* **Recorded information**:
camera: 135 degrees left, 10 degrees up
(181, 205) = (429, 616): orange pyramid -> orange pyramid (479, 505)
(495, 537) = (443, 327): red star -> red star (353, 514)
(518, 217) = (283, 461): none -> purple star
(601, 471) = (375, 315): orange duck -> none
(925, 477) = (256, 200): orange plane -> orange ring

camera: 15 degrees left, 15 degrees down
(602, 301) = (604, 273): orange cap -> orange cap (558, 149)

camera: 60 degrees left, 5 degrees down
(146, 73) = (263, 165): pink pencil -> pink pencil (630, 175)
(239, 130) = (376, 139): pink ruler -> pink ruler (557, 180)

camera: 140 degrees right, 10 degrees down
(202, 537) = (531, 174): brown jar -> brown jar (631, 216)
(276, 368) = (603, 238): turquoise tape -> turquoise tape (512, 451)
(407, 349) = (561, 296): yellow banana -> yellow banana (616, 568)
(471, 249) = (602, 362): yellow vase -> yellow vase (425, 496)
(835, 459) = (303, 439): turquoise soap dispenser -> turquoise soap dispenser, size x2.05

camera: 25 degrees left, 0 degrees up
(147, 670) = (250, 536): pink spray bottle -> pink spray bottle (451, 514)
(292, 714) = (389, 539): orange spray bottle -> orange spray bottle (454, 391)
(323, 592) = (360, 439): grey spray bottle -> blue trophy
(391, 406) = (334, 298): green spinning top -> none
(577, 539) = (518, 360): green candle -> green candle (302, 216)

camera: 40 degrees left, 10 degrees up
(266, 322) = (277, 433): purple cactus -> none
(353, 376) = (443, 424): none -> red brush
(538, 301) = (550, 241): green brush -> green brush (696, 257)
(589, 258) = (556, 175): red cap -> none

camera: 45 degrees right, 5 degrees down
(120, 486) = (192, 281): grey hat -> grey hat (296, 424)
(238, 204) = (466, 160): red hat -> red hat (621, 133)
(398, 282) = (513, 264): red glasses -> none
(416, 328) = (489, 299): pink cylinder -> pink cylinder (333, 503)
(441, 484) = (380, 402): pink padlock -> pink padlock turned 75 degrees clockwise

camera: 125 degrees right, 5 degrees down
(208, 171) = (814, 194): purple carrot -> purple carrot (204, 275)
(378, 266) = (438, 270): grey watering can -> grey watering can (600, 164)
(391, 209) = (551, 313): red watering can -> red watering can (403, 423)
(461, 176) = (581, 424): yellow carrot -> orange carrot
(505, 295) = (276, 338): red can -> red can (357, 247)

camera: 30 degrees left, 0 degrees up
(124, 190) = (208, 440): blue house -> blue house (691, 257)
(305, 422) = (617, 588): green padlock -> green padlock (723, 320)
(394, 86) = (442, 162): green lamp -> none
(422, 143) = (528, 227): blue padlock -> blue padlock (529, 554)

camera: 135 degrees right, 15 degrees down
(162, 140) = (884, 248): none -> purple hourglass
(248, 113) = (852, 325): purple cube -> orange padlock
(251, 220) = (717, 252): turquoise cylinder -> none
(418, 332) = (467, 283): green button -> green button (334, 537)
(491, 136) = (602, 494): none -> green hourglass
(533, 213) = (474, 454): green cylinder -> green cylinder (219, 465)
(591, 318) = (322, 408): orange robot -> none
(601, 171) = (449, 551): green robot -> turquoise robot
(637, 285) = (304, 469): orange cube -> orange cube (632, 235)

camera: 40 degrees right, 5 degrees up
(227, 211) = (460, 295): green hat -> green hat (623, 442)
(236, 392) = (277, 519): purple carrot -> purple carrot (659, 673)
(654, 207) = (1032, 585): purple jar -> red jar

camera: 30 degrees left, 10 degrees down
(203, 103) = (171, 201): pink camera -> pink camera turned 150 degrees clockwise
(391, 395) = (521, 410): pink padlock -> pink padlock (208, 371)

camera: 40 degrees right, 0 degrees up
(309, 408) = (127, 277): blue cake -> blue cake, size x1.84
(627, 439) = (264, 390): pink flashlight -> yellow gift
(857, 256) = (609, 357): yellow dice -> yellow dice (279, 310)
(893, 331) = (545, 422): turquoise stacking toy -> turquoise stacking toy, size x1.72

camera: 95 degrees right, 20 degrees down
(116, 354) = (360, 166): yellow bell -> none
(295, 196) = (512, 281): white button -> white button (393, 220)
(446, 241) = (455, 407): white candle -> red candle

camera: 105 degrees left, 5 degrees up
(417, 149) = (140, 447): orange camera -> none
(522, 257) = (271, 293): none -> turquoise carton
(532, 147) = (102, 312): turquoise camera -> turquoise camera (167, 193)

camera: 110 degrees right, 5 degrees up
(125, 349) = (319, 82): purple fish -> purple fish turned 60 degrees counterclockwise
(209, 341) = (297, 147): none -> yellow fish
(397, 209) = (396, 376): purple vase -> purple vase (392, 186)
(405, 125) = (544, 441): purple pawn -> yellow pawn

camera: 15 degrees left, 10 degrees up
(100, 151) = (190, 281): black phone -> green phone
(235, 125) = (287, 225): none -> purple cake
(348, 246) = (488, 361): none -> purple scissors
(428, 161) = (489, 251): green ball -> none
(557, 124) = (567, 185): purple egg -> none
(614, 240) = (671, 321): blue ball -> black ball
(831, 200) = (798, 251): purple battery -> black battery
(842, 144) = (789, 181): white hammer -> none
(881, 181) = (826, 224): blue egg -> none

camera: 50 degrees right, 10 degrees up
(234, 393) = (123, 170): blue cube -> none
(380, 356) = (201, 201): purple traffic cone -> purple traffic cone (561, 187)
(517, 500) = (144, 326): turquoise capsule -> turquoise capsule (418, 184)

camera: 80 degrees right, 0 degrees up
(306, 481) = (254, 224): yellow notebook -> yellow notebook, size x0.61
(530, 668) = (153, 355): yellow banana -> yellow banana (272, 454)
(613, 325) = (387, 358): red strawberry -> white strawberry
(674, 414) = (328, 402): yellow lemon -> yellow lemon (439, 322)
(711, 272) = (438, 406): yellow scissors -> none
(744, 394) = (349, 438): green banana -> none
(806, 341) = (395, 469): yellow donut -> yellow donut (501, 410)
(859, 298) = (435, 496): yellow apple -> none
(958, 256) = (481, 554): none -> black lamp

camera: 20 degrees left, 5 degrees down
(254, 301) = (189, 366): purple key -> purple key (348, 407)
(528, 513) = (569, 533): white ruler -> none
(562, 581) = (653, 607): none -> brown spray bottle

* **Assignment**: Your output must be the lines of the material above, from the first through the line that contains "(925, 477) = (256, 200): orange", copied exactly. Include both endpoints and nothing else.

* **Exercise solution**:
camera: 135 degrees left, 10 degrees up
(181, 205) = (429, 616): orange pyramid -> orange pyramid (479, 505)
(495, 537) = (443, 327): red star -> red star (353, 514)
(518, 217) = (283, 461): none -> purple star
(601, 471) = (375, 315): orange duck -> none
(925, 477) = (256, 200): orange plane -> orange ring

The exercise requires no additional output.